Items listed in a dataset
>>>

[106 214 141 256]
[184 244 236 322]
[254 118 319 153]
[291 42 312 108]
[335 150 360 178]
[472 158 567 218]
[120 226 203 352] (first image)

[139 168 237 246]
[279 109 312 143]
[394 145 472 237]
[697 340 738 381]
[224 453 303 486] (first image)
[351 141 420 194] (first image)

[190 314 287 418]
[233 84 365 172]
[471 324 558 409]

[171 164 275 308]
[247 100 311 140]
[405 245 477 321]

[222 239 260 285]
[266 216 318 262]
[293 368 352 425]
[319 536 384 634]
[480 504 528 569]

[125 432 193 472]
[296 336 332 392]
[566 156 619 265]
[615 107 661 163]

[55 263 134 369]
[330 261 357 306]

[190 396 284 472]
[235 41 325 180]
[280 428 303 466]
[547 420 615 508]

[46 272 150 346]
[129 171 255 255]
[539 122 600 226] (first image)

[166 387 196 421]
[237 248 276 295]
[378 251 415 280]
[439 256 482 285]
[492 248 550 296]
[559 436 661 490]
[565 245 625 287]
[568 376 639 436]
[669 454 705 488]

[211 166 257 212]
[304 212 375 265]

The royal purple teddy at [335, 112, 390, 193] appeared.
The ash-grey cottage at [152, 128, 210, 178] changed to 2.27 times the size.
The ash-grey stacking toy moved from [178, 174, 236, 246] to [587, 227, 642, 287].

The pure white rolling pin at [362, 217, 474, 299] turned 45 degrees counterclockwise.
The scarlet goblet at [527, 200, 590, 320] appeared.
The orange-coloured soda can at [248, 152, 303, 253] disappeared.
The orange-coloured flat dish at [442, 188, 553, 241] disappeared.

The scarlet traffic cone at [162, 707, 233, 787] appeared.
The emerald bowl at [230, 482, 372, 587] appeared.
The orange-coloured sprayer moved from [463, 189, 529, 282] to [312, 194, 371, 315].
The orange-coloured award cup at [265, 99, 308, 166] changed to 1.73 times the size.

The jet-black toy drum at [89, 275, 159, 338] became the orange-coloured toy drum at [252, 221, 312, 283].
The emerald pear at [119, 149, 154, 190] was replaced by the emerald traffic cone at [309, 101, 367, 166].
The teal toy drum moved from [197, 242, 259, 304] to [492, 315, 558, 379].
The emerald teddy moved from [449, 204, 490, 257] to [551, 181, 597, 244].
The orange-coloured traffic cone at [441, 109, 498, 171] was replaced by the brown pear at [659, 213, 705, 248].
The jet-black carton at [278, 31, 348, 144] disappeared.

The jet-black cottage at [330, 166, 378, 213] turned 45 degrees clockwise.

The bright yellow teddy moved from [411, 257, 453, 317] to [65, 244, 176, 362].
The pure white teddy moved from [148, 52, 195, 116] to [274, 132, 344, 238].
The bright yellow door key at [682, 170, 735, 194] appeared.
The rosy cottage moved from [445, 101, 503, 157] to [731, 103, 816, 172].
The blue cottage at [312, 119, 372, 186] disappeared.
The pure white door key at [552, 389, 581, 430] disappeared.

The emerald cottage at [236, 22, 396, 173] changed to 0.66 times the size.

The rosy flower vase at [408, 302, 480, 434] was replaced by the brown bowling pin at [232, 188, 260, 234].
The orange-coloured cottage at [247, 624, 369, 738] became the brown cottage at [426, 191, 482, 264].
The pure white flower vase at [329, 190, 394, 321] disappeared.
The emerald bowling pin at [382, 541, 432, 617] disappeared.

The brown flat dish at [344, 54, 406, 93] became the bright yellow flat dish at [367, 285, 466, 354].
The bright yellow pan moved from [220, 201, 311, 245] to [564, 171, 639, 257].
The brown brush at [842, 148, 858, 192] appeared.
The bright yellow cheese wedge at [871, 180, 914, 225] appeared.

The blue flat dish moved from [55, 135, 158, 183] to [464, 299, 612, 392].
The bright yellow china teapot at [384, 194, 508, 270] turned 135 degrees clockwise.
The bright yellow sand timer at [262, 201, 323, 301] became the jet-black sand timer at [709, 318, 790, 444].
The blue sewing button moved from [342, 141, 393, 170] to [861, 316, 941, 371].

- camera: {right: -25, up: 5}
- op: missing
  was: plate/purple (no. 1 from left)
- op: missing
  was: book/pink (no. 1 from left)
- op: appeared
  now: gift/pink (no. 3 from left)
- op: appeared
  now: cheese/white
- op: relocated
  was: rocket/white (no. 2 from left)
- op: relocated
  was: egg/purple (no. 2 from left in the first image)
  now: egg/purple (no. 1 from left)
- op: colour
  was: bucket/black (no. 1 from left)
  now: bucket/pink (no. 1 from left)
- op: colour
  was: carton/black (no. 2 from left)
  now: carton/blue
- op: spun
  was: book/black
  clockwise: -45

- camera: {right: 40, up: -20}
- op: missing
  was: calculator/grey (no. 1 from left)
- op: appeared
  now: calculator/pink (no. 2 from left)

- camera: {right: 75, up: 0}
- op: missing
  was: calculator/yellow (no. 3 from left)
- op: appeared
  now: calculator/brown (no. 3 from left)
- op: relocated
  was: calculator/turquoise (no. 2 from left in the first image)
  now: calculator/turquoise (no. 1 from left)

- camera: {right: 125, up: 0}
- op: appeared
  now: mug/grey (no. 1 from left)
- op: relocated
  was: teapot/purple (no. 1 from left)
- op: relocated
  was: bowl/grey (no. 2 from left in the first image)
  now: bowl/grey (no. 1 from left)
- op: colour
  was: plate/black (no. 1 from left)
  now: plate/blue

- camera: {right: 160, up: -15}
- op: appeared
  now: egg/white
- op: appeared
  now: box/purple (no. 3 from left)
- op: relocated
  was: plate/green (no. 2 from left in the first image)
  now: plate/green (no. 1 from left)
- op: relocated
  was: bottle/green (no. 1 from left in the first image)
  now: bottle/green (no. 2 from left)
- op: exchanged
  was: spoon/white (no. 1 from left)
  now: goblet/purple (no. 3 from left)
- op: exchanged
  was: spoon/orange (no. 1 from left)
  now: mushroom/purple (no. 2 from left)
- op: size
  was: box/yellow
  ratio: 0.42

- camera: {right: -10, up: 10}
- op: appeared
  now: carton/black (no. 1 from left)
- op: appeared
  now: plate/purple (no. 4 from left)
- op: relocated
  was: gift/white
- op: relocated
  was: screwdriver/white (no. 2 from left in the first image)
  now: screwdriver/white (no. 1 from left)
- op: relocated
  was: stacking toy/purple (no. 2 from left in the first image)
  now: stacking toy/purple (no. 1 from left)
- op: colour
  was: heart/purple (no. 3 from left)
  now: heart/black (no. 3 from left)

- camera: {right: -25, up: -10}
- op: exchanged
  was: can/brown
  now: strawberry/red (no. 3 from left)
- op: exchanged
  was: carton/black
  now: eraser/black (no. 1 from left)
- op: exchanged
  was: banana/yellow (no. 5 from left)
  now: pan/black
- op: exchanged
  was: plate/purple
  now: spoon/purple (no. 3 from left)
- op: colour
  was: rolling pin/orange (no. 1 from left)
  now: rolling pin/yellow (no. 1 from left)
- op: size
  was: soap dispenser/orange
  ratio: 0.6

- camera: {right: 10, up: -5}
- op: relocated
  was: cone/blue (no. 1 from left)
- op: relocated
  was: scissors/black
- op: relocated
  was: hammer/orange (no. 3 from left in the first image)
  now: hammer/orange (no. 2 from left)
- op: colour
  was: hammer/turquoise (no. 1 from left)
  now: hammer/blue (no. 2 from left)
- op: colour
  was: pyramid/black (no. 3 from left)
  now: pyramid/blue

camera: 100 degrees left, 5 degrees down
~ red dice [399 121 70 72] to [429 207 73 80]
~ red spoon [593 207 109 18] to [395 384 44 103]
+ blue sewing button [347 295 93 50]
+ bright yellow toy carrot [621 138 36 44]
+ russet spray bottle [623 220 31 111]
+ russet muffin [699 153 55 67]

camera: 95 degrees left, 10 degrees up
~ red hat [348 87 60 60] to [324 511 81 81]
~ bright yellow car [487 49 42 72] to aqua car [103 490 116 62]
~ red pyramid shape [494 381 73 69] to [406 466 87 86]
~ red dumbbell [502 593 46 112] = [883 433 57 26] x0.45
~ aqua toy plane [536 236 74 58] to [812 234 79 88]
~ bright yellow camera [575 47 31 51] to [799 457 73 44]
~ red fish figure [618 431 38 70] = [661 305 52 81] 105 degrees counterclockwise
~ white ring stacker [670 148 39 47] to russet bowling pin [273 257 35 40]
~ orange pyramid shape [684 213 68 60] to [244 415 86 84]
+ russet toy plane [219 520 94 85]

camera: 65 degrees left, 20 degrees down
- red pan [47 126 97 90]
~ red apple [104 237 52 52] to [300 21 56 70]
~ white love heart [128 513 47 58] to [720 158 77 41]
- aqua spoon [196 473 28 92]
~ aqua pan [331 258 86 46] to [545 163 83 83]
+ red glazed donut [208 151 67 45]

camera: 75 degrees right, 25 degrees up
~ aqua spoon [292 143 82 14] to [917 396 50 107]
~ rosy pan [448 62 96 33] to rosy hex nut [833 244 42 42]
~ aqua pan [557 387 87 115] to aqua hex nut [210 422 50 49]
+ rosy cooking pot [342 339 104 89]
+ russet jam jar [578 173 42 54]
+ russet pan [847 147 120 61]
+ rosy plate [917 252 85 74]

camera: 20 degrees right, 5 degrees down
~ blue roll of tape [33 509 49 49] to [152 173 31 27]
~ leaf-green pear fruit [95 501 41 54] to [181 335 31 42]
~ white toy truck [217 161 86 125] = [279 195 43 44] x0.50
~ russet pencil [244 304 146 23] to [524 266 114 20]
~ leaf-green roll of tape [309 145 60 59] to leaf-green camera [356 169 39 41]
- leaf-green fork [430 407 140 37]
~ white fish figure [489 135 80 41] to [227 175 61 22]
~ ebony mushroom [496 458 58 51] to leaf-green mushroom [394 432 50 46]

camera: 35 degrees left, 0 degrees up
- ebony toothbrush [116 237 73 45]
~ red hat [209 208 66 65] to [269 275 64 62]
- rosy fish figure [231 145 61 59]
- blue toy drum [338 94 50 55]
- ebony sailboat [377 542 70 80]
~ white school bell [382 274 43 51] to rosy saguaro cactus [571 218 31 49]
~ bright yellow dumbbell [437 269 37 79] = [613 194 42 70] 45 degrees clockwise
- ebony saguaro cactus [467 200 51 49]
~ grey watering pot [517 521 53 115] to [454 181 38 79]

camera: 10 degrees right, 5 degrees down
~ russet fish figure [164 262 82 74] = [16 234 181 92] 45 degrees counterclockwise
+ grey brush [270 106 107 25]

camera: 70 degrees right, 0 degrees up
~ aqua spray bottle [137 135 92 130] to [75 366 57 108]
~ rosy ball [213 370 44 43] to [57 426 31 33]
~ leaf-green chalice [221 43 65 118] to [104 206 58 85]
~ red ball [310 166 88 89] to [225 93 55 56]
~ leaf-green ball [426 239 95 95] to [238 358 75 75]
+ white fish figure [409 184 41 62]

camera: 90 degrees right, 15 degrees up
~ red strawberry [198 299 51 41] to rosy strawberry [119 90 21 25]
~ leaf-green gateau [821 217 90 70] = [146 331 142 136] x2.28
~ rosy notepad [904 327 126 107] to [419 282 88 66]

<<<

Task item: Repeat only what lies between the first line of the data and the line containing "The ash-grey cottage", both of those lines included, exactly as it stands.

Answer:
[106 214 141 256]
[184 244 236 322]
[254 118 319 153]
[291 42 312 108]
[335 150 360 178]
[472 158 567 218]
[120 226 203 352] (first image)

[139 168 237 246]
[279 109 312 143]
[394 145 472 237]
[697 340 738 381]
[224 453 303 486] (first image)
[351 141 420 194] (first image)

[190 314 287 418]
[233 84 365 172]
[471 324 558 409]

[171 164 275 308]
[247 100 311 140]
[405 245 477 321]

[222 239 260 285]
[266 216 318 262]
[293 368 352 425]
[319 536 384 634]
[480 504 528 569]

[125 432 193 472]
[296 336 332 392]
[566 156 619 265]
[615 107 661 163]

[55 263 134 369]
[330 261 357 306]

[190 396 284 472]
[235 41 325 180]
[280 428 303 466]
[547 420 615 508]

[46 272 150 346]
[129 171 255 255]
[539 122 600 226] (first image)

[166 387 196 421]
[237 248 276 295]
[378 251 415 280]
[439 256 482 285]
[492 248 550 296]
[559 436 661 490]
[565 245 625 287]
[568 376 639 436]
[669 454 705 488]

[211 166 257 212]
[304 212 375 265]

The royal purple teddy at [335, 112, 390, 193] appeared.
The ash-grey cottage at [152, 128, 210, 178] changed to 2.27 times the size.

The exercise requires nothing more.